▶ [What you have to do]: From the entries below, copy exactly the lines from the one that contains "none -> red 1x3 brick [595,80,704,187]" through the one that contains "none -> lime 2x2 brick [711,144,832,266]", both included, and only those.

Start of Records shown

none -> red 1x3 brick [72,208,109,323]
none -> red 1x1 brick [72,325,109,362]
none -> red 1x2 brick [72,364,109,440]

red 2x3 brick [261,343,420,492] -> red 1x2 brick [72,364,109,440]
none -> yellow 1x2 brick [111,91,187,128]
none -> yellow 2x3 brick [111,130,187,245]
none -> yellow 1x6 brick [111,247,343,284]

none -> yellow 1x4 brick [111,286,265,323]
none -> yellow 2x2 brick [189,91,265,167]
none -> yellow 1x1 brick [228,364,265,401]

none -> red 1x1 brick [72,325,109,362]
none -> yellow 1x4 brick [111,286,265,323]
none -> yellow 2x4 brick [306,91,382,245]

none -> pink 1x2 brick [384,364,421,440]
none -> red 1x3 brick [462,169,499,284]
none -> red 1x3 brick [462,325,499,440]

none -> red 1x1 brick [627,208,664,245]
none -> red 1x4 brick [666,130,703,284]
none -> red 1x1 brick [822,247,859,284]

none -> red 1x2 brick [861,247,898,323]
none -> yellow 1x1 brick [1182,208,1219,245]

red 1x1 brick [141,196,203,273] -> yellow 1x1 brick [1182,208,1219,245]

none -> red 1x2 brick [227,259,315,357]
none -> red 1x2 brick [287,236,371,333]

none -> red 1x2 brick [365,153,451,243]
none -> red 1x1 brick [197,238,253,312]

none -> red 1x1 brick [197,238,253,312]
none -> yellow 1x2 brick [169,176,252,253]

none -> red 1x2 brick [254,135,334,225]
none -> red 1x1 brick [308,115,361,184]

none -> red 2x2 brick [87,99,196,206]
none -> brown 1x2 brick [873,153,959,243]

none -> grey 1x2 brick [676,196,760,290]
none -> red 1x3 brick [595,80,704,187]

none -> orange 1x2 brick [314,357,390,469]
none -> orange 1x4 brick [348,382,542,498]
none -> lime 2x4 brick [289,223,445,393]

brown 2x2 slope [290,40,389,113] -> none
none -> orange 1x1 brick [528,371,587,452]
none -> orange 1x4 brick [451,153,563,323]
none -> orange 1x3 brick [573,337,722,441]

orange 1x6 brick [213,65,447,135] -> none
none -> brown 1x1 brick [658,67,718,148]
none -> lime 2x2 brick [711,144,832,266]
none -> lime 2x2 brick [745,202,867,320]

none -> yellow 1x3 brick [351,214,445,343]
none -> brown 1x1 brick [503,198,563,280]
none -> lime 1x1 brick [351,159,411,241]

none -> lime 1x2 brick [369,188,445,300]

End of Records shown

▶ [Answer box]:
none -> red 1x3 brick [595,80,704,187]

none -> orange 1x2 brick [314,357,390,469]
none -> orange 1x4 brick [348,382,542,498]
none -> lime 2x4 brick [289,223,445,393]

brown 2x2 slope [290,40,389,113] -> none
none -> orange 1x1 brick [528,371,587,452]
none -> orange 1x4 brick [451,153,563,323]
none -> orange 1x3 brick [573,337,722,441]

orange 1x6 brick [213,65,447,135] -> none
none -> brown 1x1 brick [658,67,718,148]
none -> lime 2x2 brick [711,144,832,266]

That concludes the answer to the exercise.